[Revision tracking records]
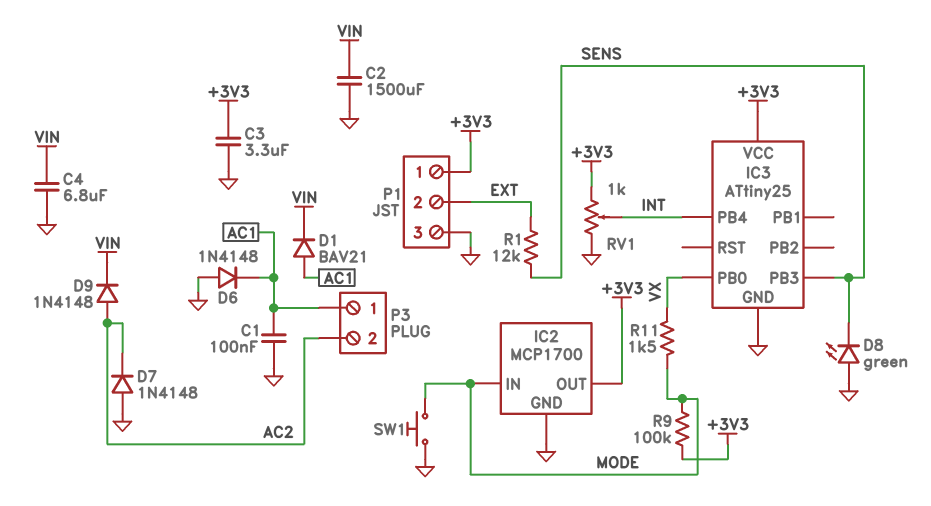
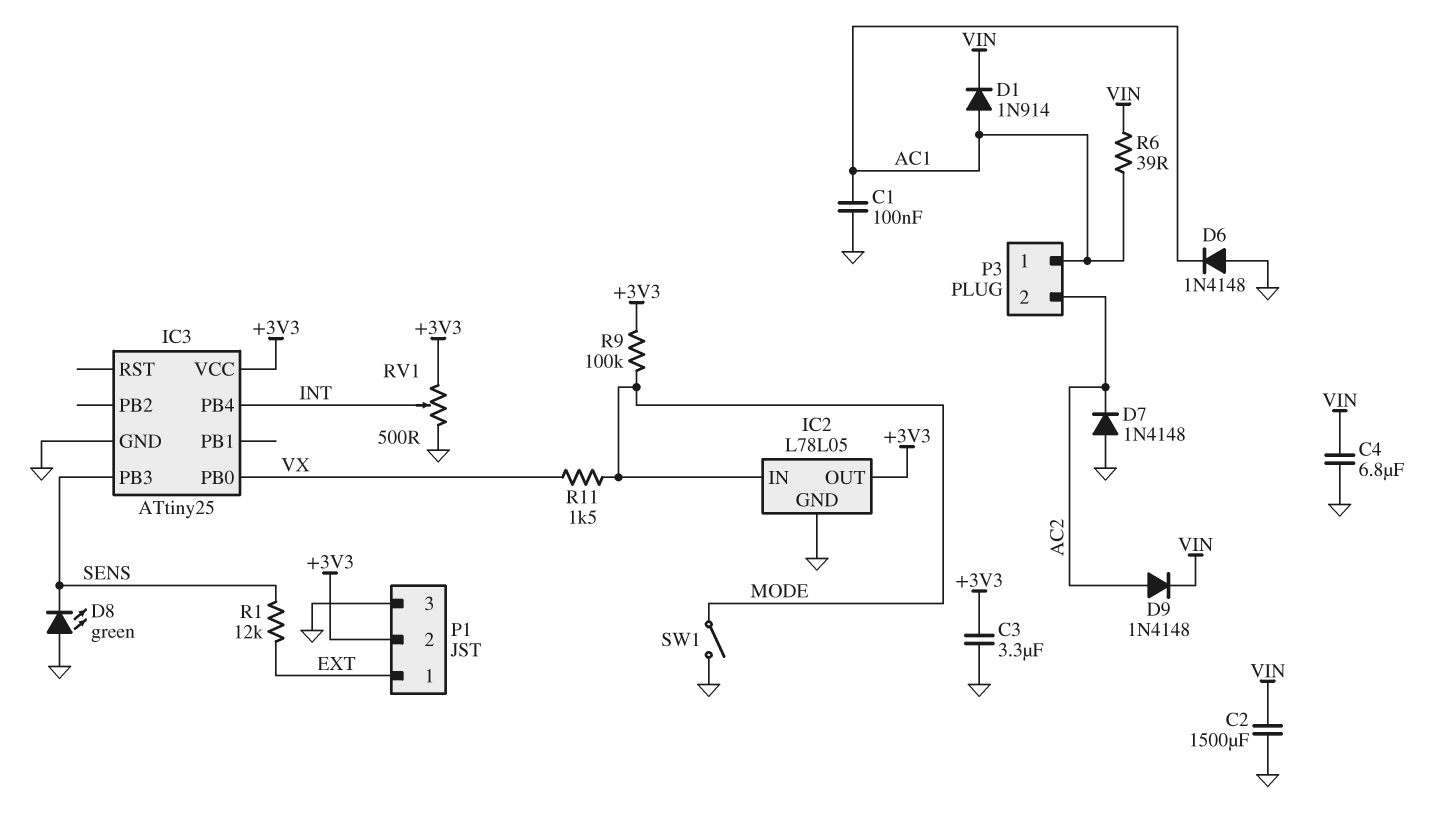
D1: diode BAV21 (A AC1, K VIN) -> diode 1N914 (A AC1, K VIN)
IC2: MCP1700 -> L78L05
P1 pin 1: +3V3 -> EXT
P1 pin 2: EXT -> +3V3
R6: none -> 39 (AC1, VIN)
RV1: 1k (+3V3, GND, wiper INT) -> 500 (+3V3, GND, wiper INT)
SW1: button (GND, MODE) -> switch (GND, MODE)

### [Task to carry out]
Give the entries back verbatim and omit the images.

### [Response box]
D1: diode BAV21 (A AC1, K VIN) -> diode 1N914 (A AC1, K VIN)
IC2: MCP1700 -> L78L05
P1 pin 1: +3V3 -> EXT
P1 pin 2: EXT -> +3V3
R6: none -> 39 (AC1, VIN)
RV1: 1k (+3V3, GND, wiper INT) -> 500 (+3V3, GND, wiper INT)
SW1: button (GND, MODE) -> switch (GND, MODE)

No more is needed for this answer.